→ **YOUR GOAL**
Would you please transcribe, exactly as written, the lines of the entries below starting at the one that holds "grey plate A5:B10" and ending at the one that holds "grey plate J7", both included?

→ **DATASET EXCERPTS**

──────

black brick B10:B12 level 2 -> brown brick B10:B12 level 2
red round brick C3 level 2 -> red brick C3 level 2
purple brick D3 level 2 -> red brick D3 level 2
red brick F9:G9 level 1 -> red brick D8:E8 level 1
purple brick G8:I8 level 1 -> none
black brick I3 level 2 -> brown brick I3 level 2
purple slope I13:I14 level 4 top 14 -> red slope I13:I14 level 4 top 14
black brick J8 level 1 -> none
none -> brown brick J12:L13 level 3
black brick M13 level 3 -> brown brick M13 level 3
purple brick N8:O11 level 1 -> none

──────

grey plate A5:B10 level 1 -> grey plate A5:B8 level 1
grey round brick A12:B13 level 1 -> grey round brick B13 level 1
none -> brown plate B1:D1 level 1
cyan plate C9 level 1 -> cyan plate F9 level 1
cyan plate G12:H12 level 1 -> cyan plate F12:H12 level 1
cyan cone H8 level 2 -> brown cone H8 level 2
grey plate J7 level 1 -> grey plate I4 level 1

──────

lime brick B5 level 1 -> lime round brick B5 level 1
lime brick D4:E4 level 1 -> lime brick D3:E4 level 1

──────

→ **TASK OUTPUT**
grey plate A5:B10 level 1 -> grey plate A5:B8 level 1
grey round brick A12:B13 level 1 -> grey round brick B13 level 1
none -> brown plate B1:D1 level 1
cyan plate C9 level 1 -> cyan plate F9 level 1
cyan plate G12:H12 level 1 -> cyan plate F12:H12 level 1
cyan cone H8 level 2 -> brown cone H8 level 2
grey plate J7 level 1 -> grey plate I4 level 1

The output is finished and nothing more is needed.